(Count change data)
------------------------------------------------------------------------

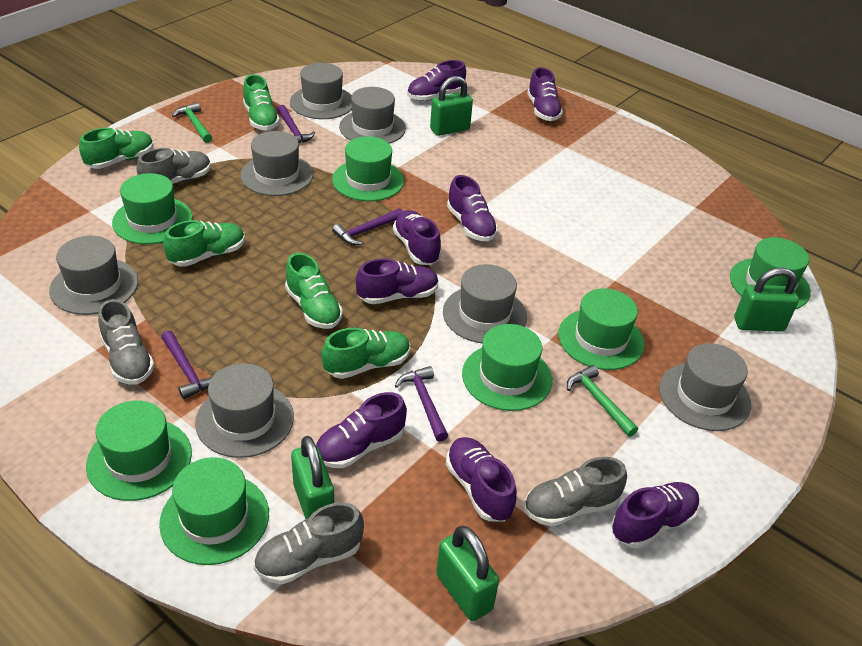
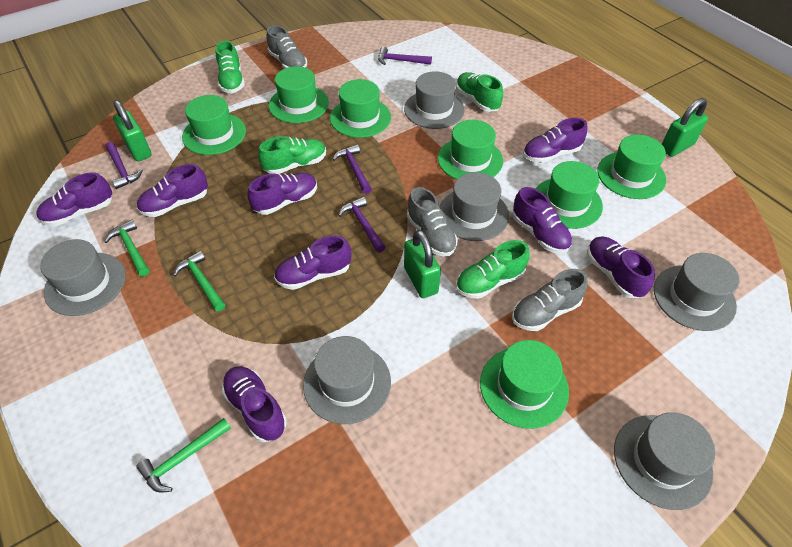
green hammer: 2 -> 3
green padlock: 4 -> 3
green shoe: 5 -> 4
grey hat: 7 -> 6
grey shoe: 4 -> 3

------------------------------------------------------------------------

__PROBLEM STATEMENT__:
Return exactly the lines from the line holding "green padlock: 4 -> 3" to the last line of the data, with both of those lines included and nothing added.

__SOLUTION__:
green padlock: 4 -> 3
green shoe: 5 -> 4
grey hat: 7 -> 6
grey shoe: 4 -> 3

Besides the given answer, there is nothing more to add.